▶ [What you will do]:
The listing below has to be output exactly as given, less its pictures.

▶ [Raw data]:
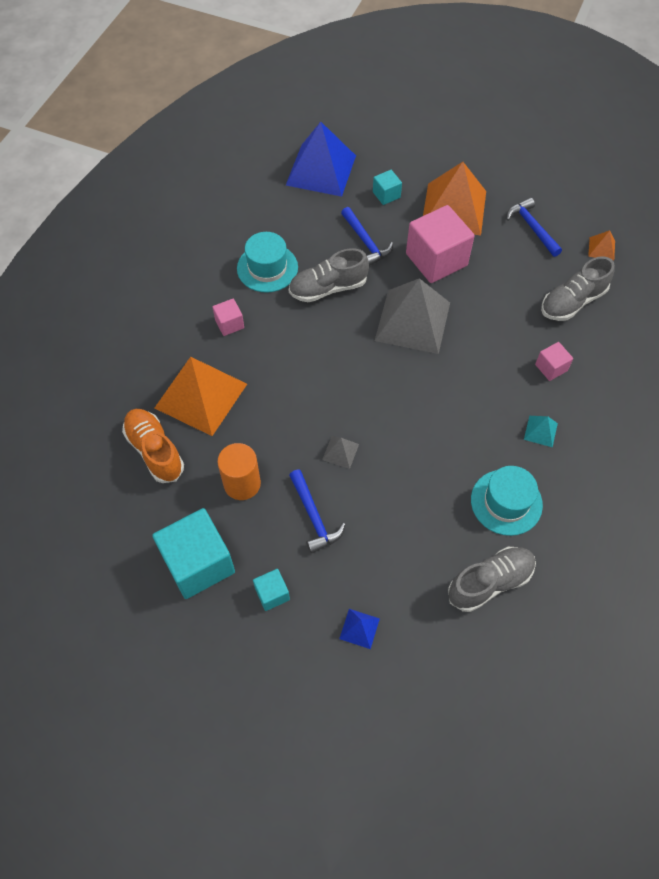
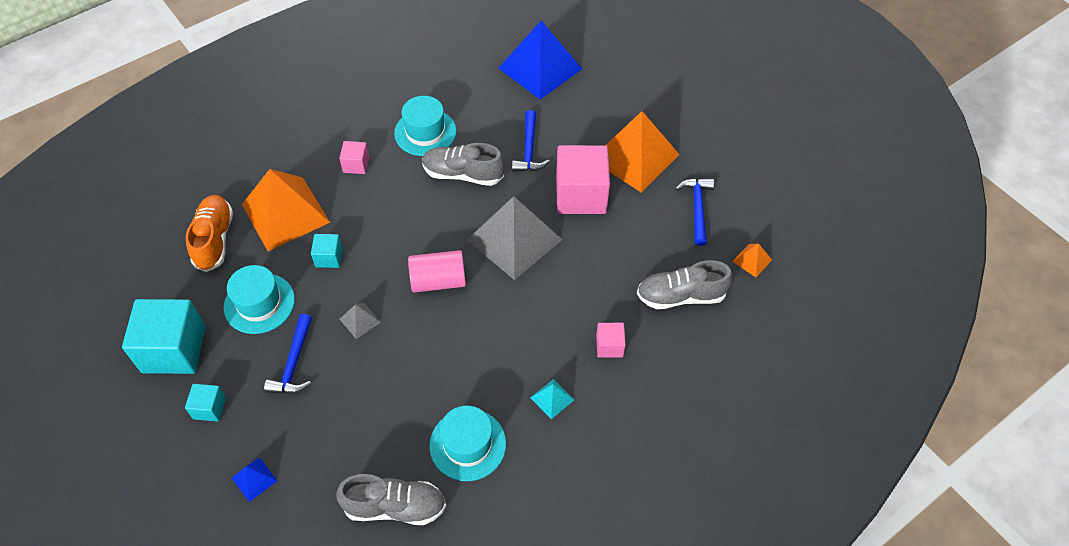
camera: 30 degrees right, 5 degrees down
orange cylinder [217,443,261,500] -> turquoise hat [224,265,295,334]
turquoise cube [373,170,402,205] -> turquoise cube moved to [311,234,343,268]
none -> pink cylinder [408,250,466,293]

▶ [Task solution]:
camera: 30 degrees right, 5 degrees down
orange cylinder [217,443,261,500] -> turquoise hat [224,265,295,334]
turquoise cube [373,170,402,205] -> turquoise cube moved to [311,234,343,268]
none -> pink cylinder [408,250,466,293]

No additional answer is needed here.